-- REQUIRED WORK --
All lines in the records below that hold "square" are to be shown.

-- SUPPLIED RECORDS --
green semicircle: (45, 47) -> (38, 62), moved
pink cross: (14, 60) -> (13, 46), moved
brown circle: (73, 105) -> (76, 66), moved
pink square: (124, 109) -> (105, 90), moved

---

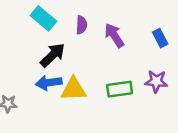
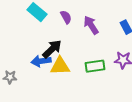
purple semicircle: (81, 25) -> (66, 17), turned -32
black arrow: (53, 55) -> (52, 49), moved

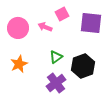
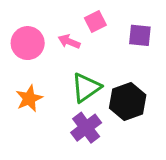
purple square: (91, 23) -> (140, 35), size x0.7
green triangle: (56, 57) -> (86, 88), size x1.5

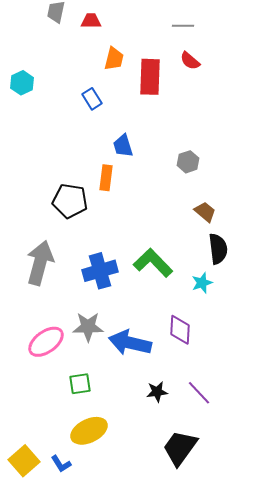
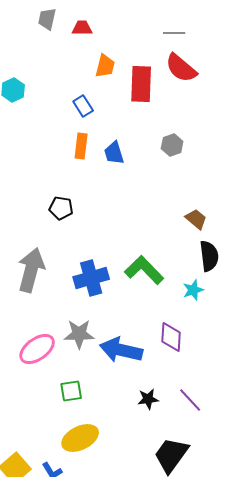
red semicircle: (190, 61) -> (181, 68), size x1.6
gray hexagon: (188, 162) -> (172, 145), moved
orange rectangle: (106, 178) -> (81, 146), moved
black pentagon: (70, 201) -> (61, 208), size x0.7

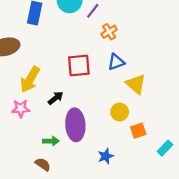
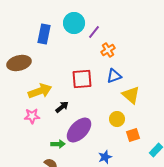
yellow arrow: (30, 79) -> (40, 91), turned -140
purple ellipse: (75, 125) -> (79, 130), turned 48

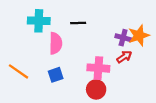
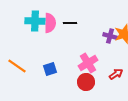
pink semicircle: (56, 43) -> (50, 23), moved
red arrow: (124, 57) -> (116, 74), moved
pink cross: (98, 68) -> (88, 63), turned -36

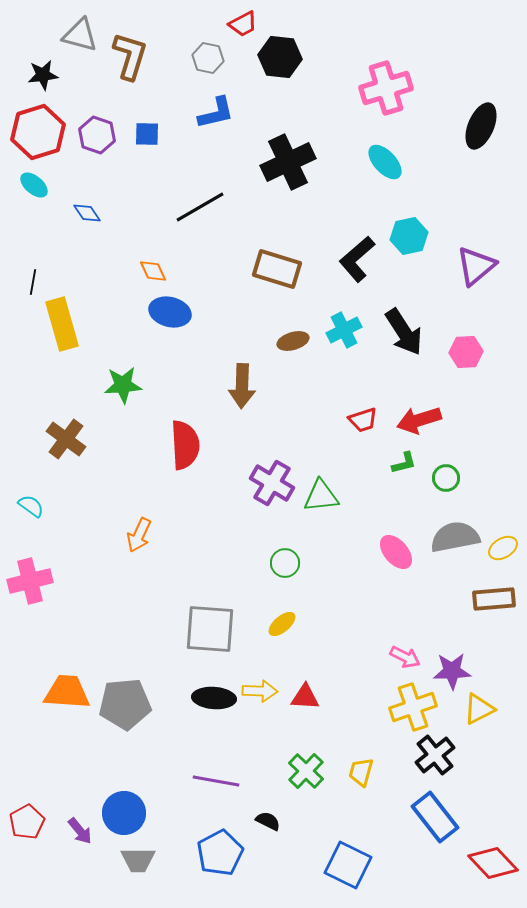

-- EXERCISE OUTPUT --
pink square: (124, 109) -> (105, 90), moved
purple square: (91, 23) -> (140, 35), size x0.7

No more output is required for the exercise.